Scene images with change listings
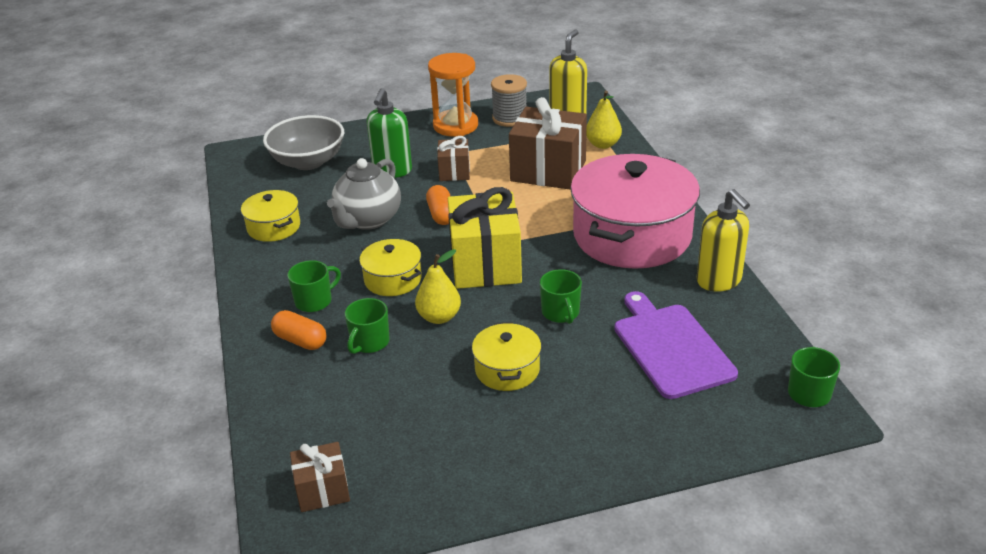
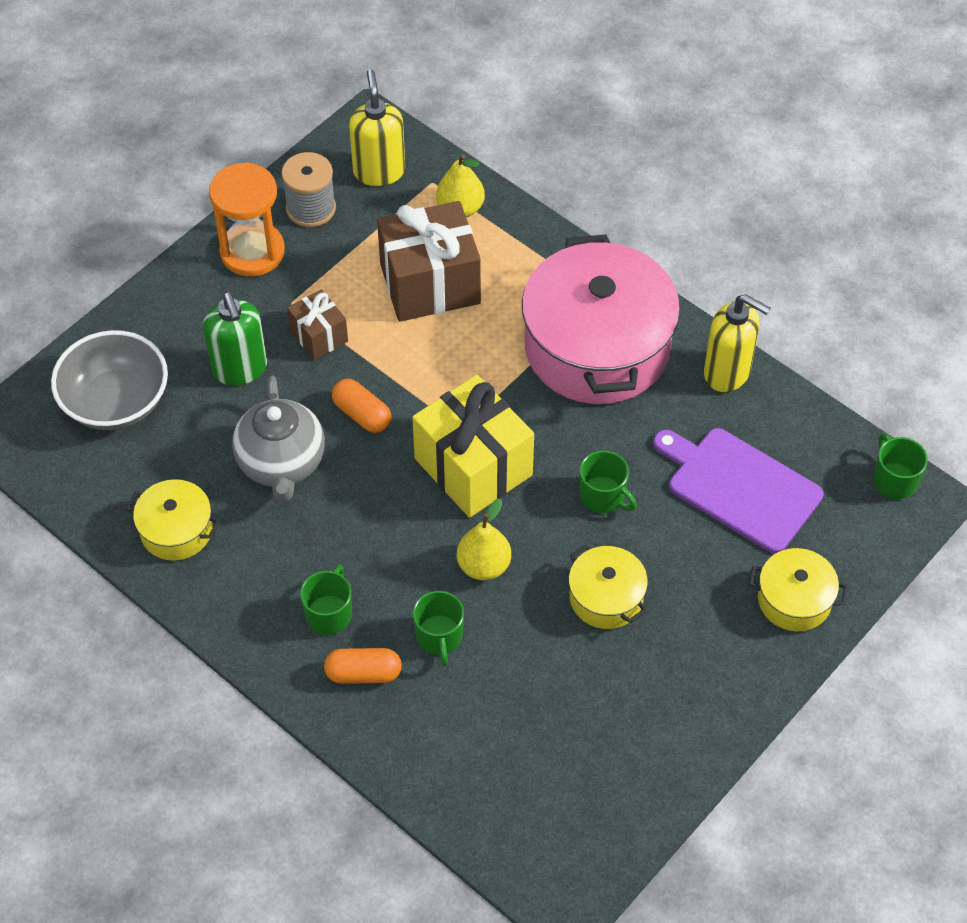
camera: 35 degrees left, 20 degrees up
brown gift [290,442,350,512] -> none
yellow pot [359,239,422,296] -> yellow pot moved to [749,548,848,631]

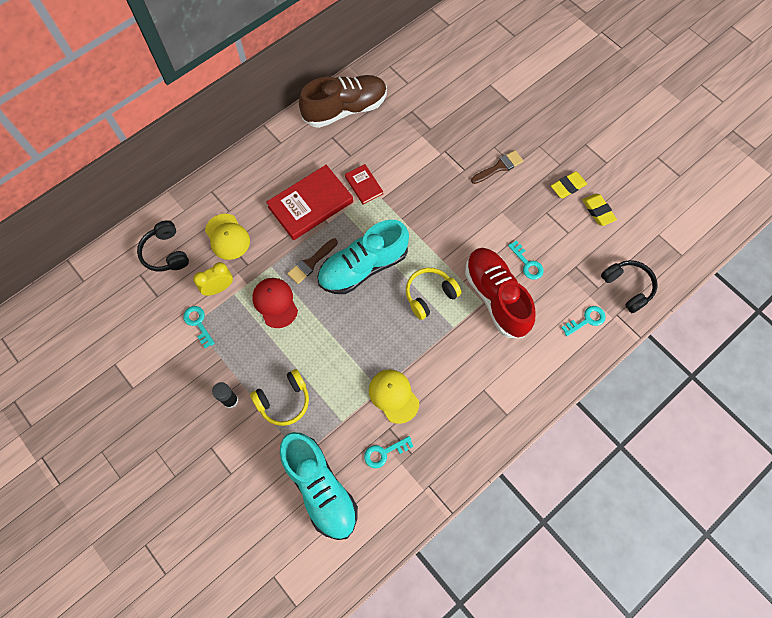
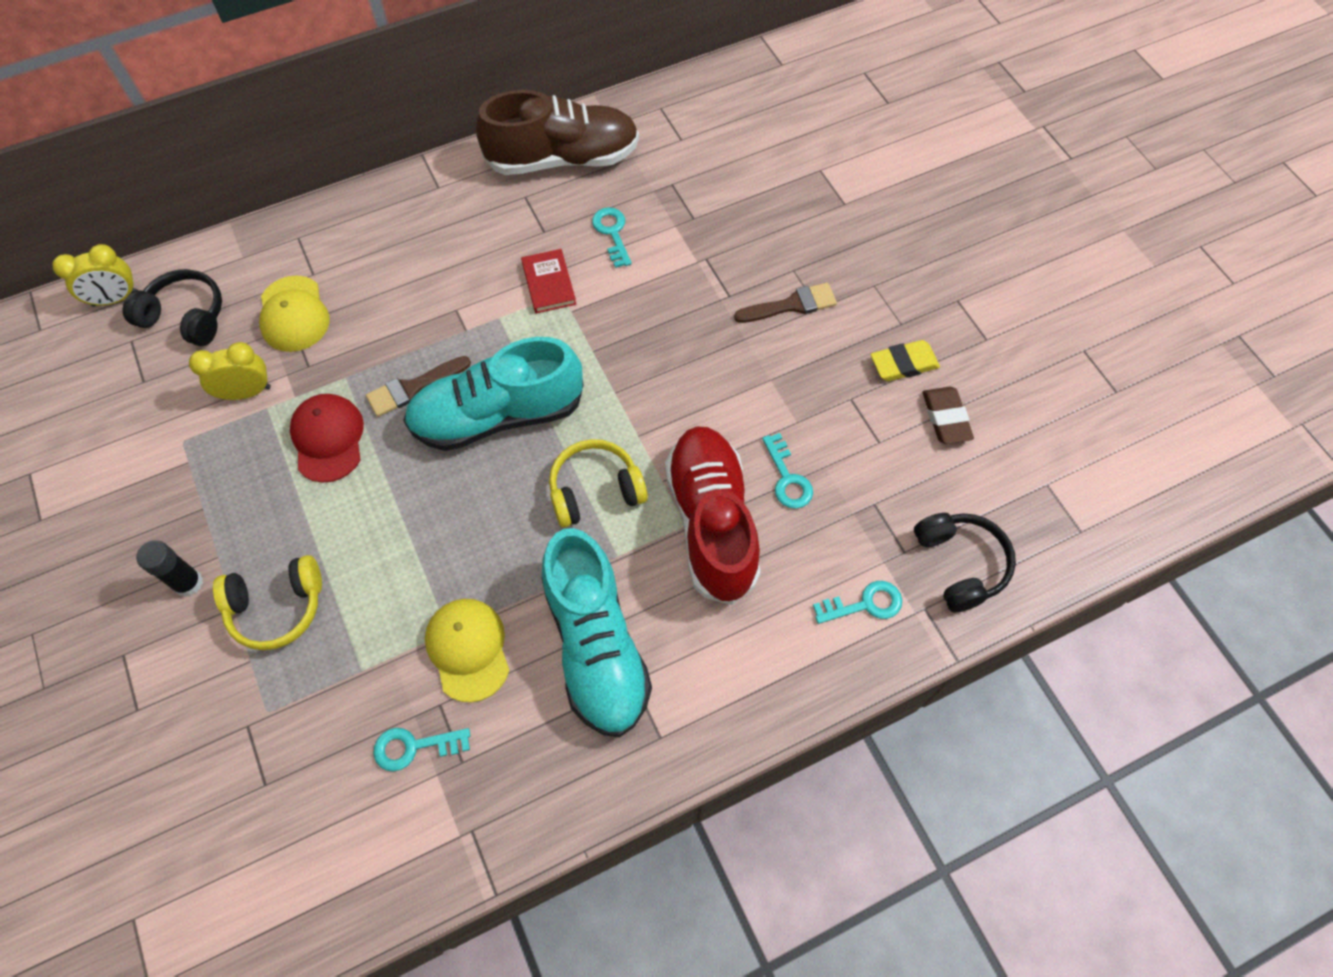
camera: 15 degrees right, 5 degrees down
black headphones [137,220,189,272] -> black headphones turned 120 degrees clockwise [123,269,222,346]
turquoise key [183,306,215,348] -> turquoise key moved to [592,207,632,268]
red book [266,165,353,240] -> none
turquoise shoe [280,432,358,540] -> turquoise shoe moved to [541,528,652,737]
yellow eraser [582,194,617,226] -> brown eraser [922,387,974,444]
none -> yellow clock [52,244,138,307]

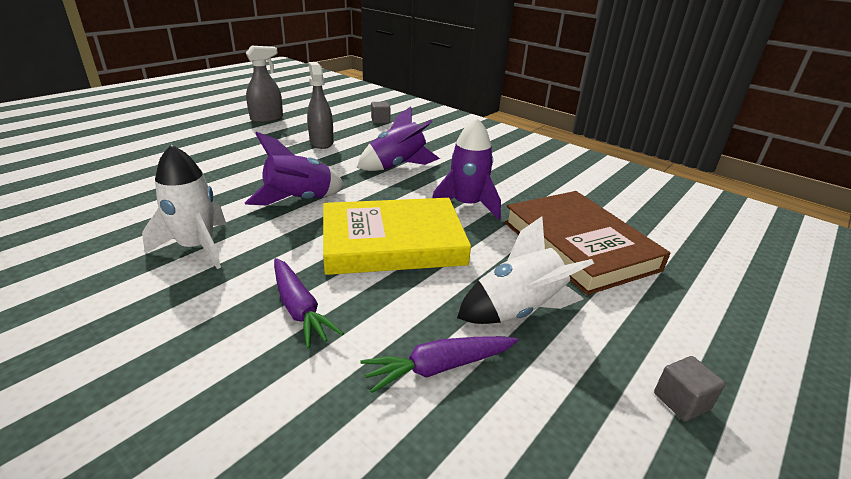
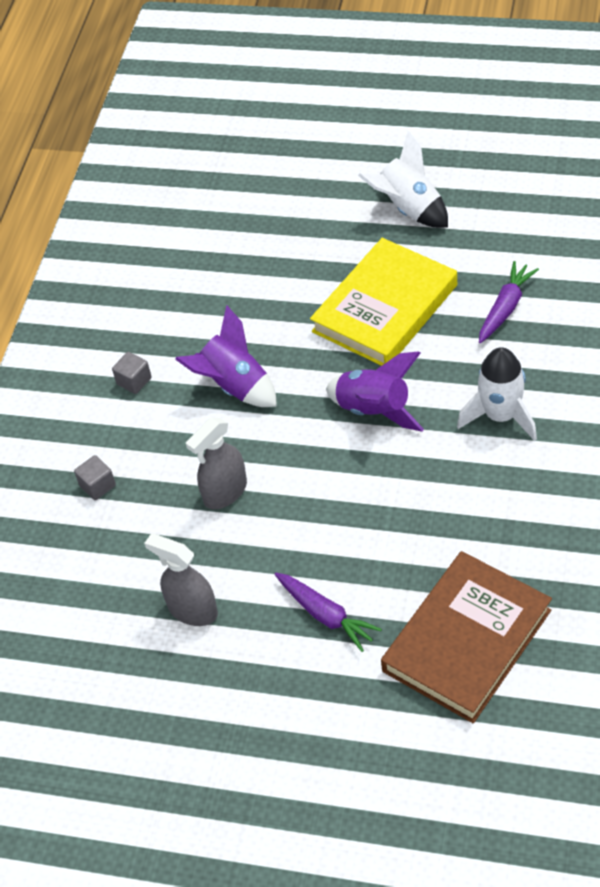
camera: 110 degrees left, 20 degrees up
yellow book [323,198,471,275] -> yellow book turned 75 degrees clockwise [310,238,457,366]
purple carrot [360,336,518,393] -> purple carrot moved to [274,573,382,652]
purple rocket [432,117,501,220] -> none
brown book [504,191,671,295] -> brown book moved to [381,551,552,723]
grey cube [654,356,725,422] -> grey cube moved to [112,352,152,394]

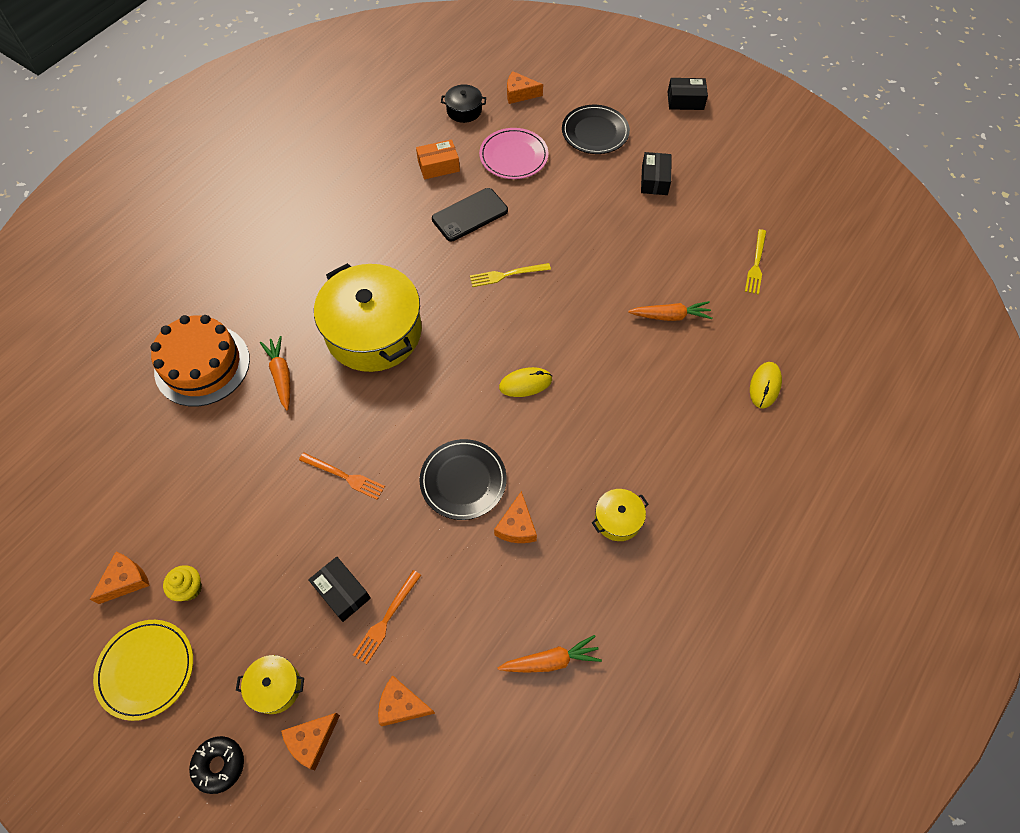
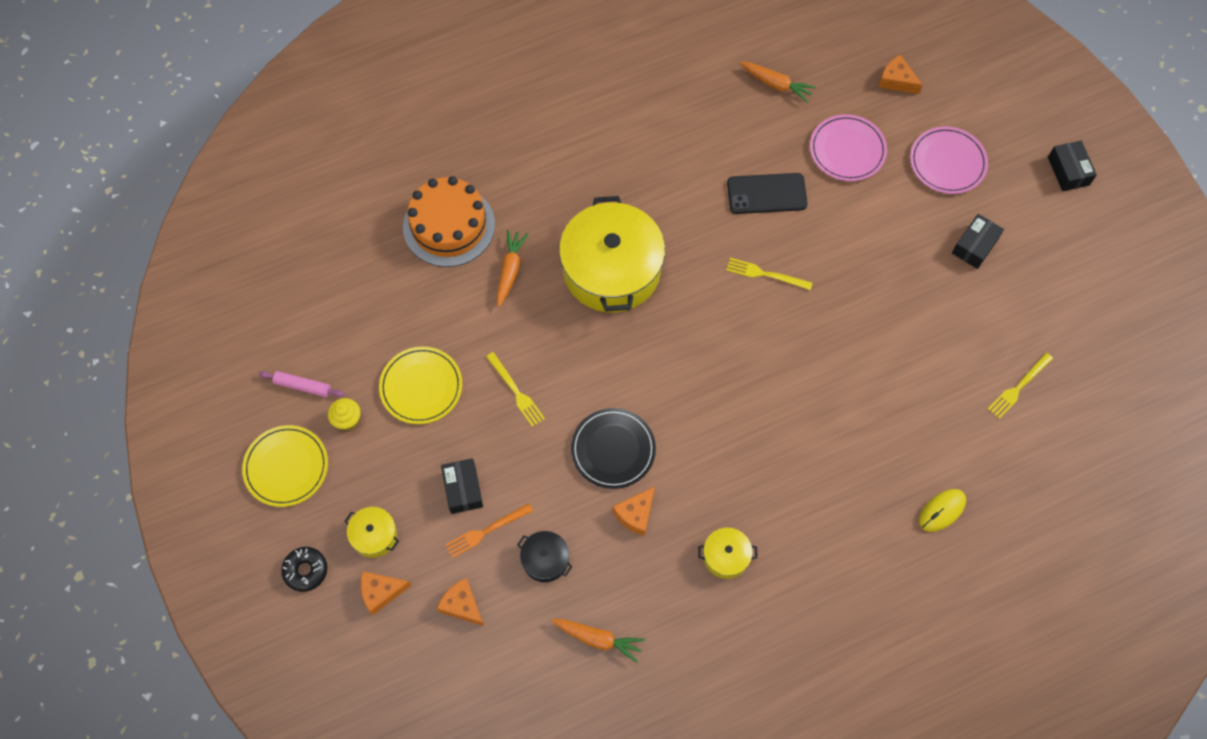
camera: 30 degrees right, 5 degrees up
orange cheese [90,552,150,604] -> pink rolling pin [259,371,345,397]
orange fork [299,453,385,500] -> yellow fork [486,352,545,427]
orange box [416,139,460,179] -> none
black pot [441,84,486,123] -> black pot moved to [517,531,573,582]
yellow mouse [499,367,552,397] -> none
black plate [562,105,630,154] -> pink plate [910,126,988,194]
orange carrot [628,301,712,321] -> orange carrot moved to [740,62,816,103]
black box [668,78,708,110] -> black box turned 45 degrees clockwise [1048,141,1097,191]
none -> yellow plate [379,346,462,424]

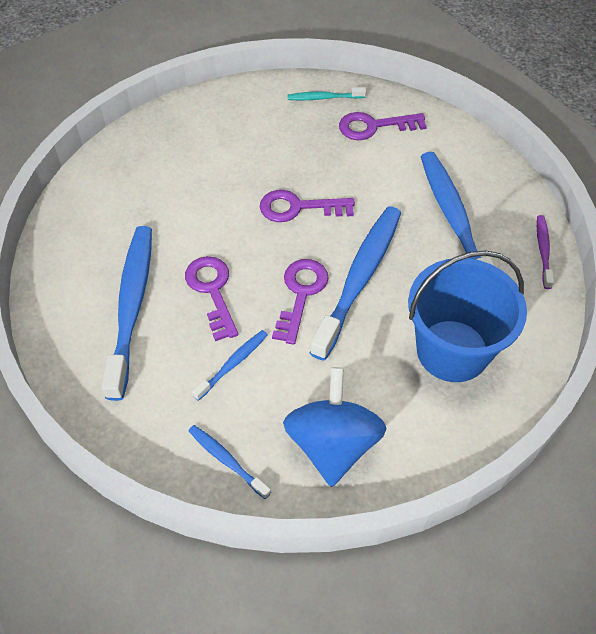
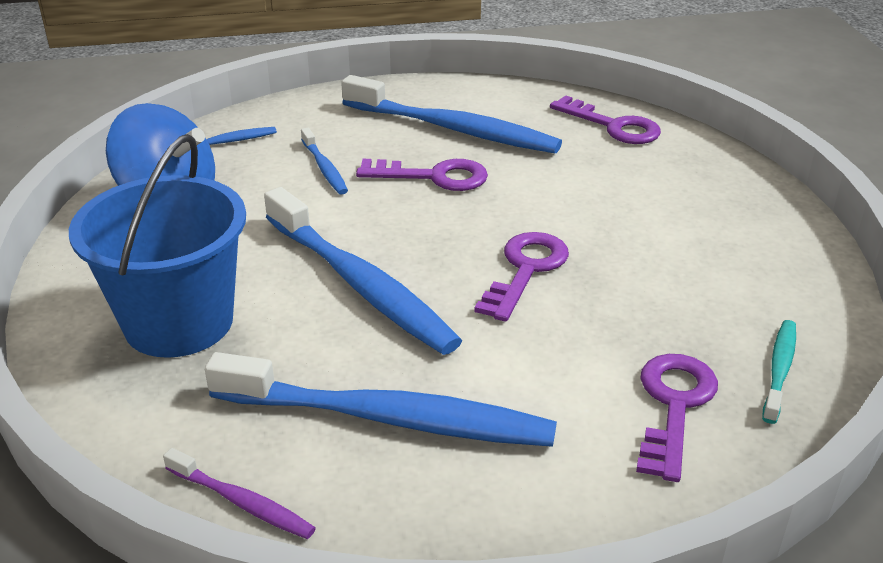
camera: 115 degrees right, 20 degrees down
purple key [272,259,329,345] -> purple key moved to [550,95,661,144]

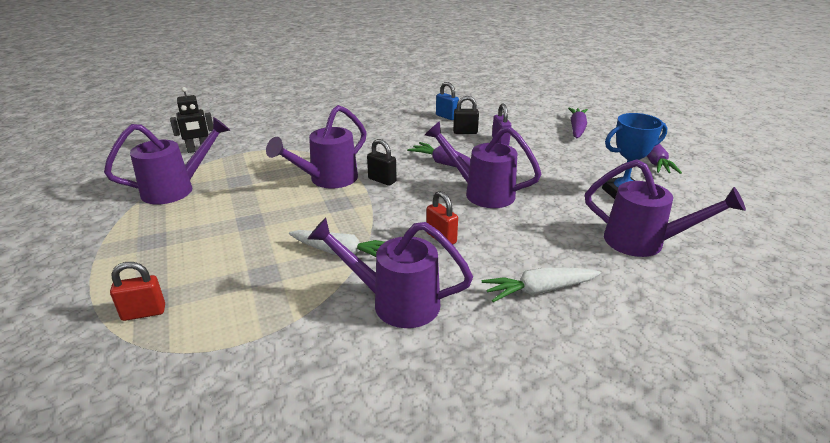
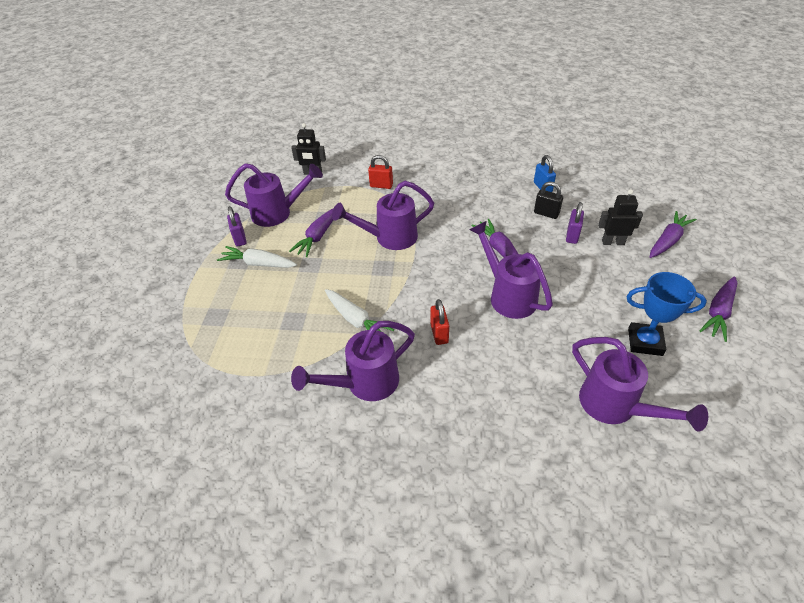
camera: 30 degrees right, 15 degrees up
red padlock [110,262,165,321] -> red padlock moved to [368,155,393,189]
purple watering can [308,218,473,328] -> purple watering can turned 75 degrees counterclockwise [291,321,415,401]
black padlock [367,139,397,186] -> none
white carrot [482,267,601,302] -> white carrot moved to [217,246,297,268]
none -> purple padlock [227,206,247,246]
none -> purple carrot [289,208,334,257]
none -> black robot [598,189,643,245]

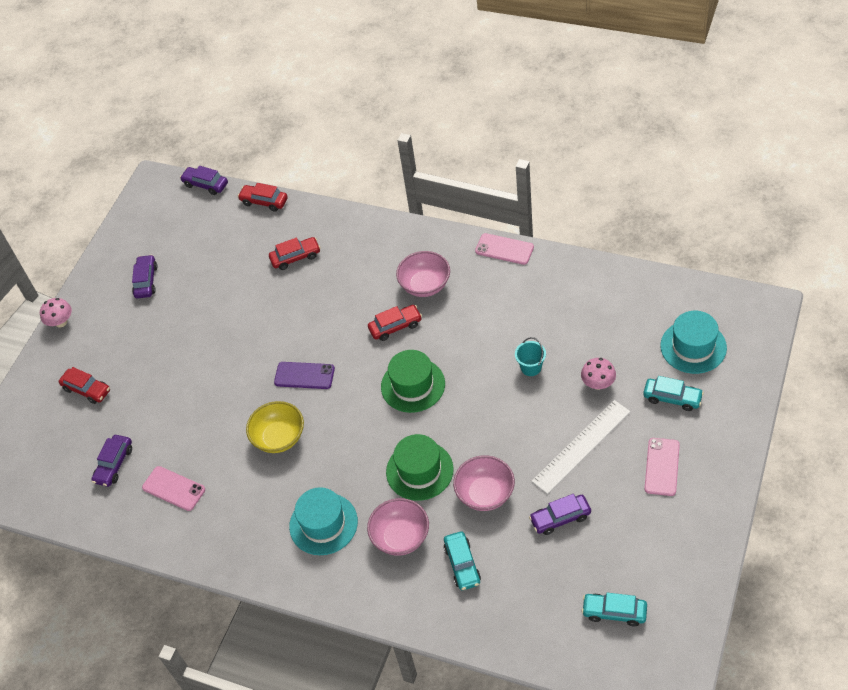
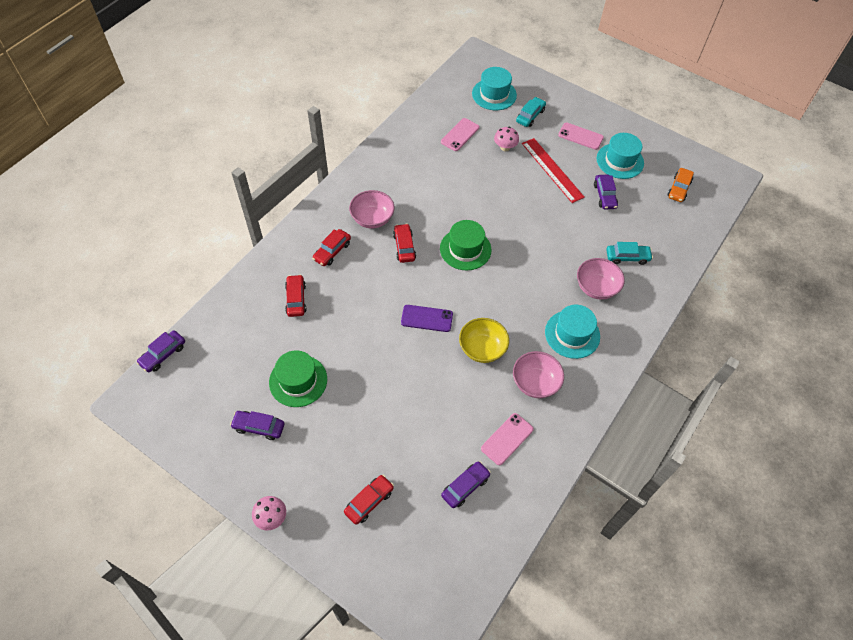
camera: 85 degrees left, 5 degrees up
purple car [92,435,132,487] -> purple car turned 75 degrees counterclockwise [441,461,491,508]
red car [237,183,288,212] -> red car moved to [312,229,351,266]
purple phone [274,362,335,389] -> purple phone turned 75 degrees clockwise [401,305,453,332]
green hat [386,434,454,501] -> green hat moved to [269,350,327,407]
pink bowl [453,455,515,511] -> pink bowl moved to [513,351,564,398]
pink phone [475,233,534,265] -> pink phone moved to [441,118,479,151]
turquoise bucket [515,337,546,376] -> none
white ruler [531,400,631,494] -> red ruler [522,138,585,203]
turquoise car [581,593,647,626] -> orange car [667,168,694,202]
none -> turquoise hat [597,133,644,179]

## [Request]
Output all the entries exactly, minus any pictures.

## [Expected output]
camera: 35 degrees left, 20 degrees up
brown gift [290,442,350,512] -> none
yellow pot [359,239,422,296] -> yellow pot moved to [749,548,848,631]

camera: 15 degrees right, 5 degrees down
black headphones [137,220,189,272] -> black headphones turned 120 degrees clockwise [123,269,222,346]
turquoise key [183,306,215,348] -> turquoise key moved to [592,207,632,268]
red book [266,165,353,240] -> none
turquoise shoe [280,432,358,540] -> turquoise shoe moved to [541,528,652,737]
yellow eraser [582,194,617,226] -> brown eraser [922,387,974,444]
none -> yellow clock [52,244,138,307]

camera: 110 degrees left, 20 degrees up
yellow book [323,198,471,275] -> yellow book turned 75 degrees clockwise [310,238,457,366]
purple carrot [360,336,518,393] -> purple carrot moved to [274,573,382,652]
purple rocket [432,117,501,220] -> none
brown book [504,191,671,295] -> brown book moved to [381,551,552,723]
grey cube [654,356,725,422] -> grey cube moved to [112,352,152,394]

camera: 30 degrees right, 5 degrees up
orange cheese [90,552,150,604] -> pink rolling pin [259,371,345,397]
orange fork [299,453,385,500] -> yellow fork [486,352,545,427]
orange box [416,139,460,179] -> none
black pot [441,84,486,123] -> black pot moved to [517,531,573,582]
yellow mouse [499,367,552,397] -> none
black plate [562,105,630,154] -> pink plate [910,126,988,194]
orange carrot [628,301,712,321] -> orange carrot moved to [740,62,816,103]
black box [668,78,708,110] -> black box turned 45 degrees clockwise [1048,141,1097,191]
none -> yellow plate [379,346,462,424]

camera: 115 degrees right, 20 degrees down
purple key [272,259,329,345] -> purple key moved to [550,95,661,144]

camera: 30 degrees right, 15 degrees up
red padlock [110,262,165,321] -> red padlock moved to [368,155,393,189]
purple watering can [308,218,473,328] -> purple watering can turned 75 degrees counterclockwise [291,321,415,401]
black padlock [367,139,397,186] -> none
white carrot [482,267,601,302] -> white carrot moved to [217,246,297,268]
none -> purple padlock [227,206,247,246]
none -> purple carrot [289,208,334,257]
none -> black robot [598,189,643,245]

camera: 85 degrees left, 5 degrees up
purple car [92,435,132,487] -> purple car turned 75 degrees counterclockwise [441,461,491,508]
red car [237,183,288,212] -> red car moved to [312,229,351,266]
purple phone [274,362,335,389] -> purple phone turned 75 degrees clockwise [401,305,453,332]
green hat [386,434,454,501] -> green hat moved to [269,350,327,407]
pink bowl [453,455,515,511] -> pink bowl moved to [513,351,564,398]
pink phone [475,233,534,265] -> pink phone moved to [441,118,479,151]
turquoise bucket [515,337,546,376] -> none
white ruler [531,400,631,494] -> red ruler [522,138,585,203]
turquoise car [581,593,647,626] -> orange car [667,168,694,202]
none -> turquoise hat [597,133,644,179]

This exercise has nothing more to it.